(What you should do) Could you transcribe every entry below exactly, leaving out the pictures?

(Object tracking records)
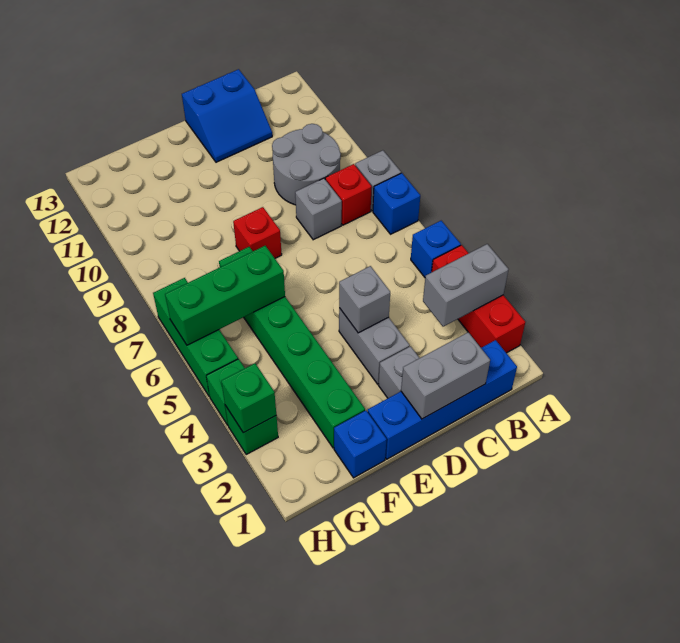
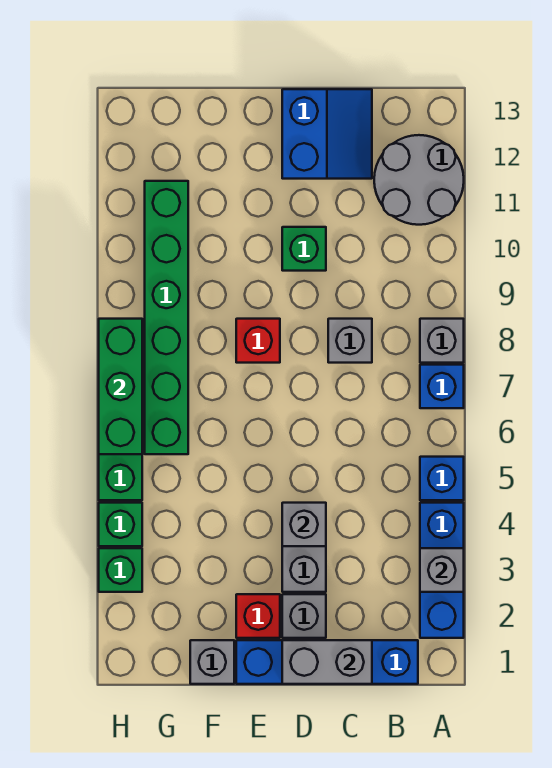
red brick A2:A4 level 1 -> blue brick A2:A4 level 1
grey brick A3:B3 level 2 -> grey brick A3 level 2
red brick B8 level 1 -> red brick E2 level 1
grey round brick B9:C10 level 1 -> grey round brick A11:B12 level 1
blue slope C12:D13 level 1 top 13 -> blue slope C12:D13 level 1 top D
blue brick F1 level 1 -> grey brick F1 level 1
green brick F2:F7 level 1 -> green brick G6:G11 level 1
green brick F6:H6 level 2 -> green brick H6:H8 level 2
green brick H3 level 2 -> green brick D10 level 1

(Task solution)
red brick A2:A4 level 1 -> blue brick A2:A4 level 1
grey brick A3:B3 level 2 -> grey brick A3 level 2
red brick B8 level 1 -> red brick E2 level 1
grey round brick B9:C10 level 1 -> grey round brick A11:B12 level 1
blue slope C12:D13 level 1 top 13 -> blue slope C12:D13 level 1 top D
blue brick F1 level 1 -> grey brick F1 level 1
green brick F2:F7 level 1 -> green brick G6:G11 level 1
green brick F6:H6 level 2 -> green brick H6:H8 level 2
green brick H3 level 2 -> green brick D10 level 1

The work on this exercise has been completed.